RECORDS SHOWN —
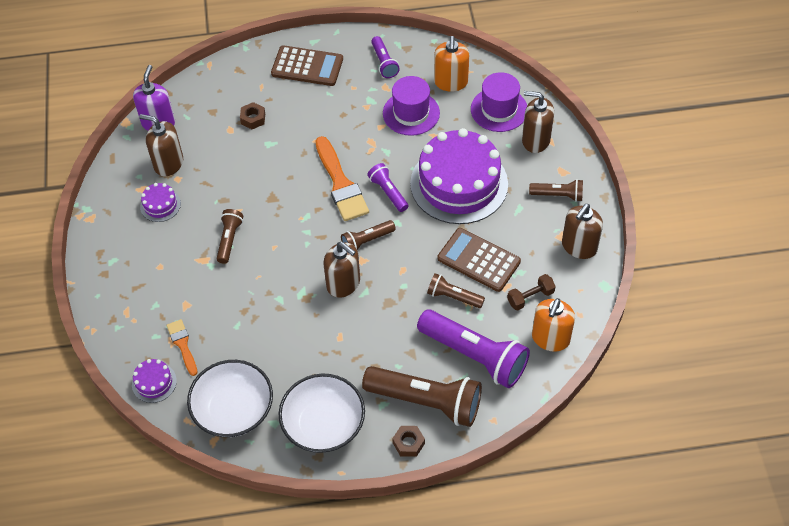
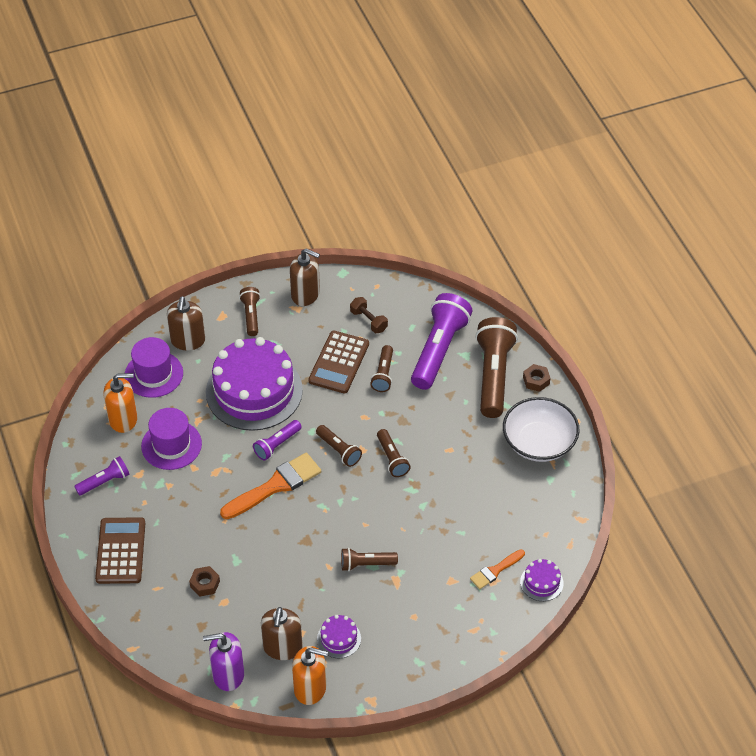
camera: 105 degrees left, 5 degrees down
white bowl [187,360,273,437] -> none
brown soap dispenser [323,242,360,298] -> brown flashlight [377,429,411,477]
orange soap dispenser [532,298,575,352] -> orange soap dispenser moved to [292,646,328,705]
...
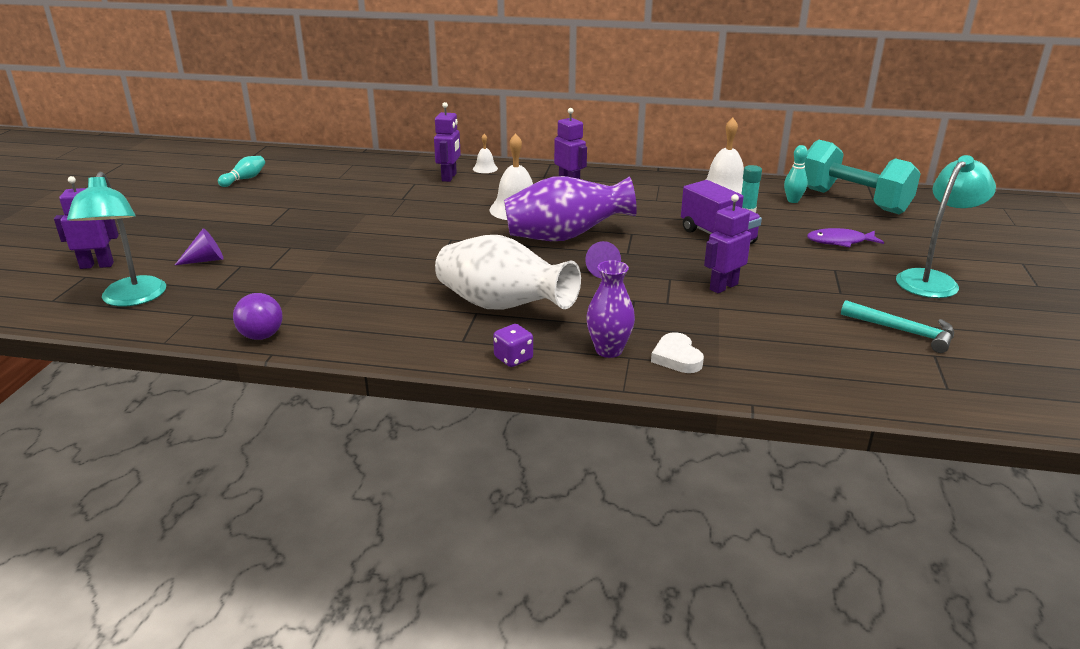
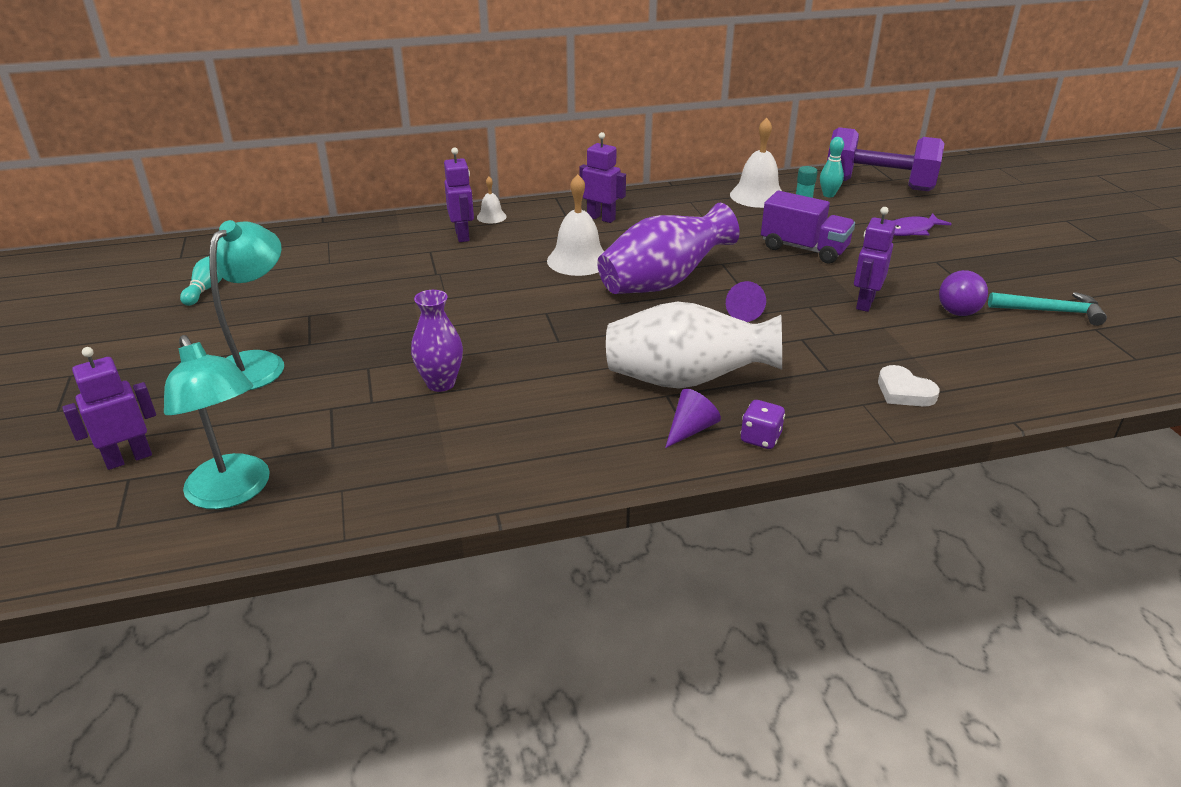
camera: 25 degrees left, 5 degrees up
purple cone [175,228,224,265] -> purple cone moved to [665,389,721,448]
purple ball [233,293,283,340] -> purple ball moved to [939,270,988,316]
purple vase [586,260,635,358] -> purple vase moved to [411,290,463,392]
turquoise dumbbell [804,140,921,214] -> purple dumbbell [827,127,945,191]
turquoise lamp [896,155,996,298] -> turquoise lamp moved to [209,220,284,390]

PROBLEM REQUIREMENTS —
Both end lines included, restate word for word the lines above from the line with "camera: 105 degrees left, 5 degrees down" to the line with "orange soap dispenser [532,298,575,352]", and nothing else.

COMPLETED EXERCISE —
camera: 105 degrees left, 5 degrees down
white bowl [187,360,273,437] -> none
brown soap dispenser [323,242,360,298] -> brown flashlight [377,429,411,477]
orange soap dispenser [532,298,575,352] -> orange soap dispenser moved to [292,646,328,705]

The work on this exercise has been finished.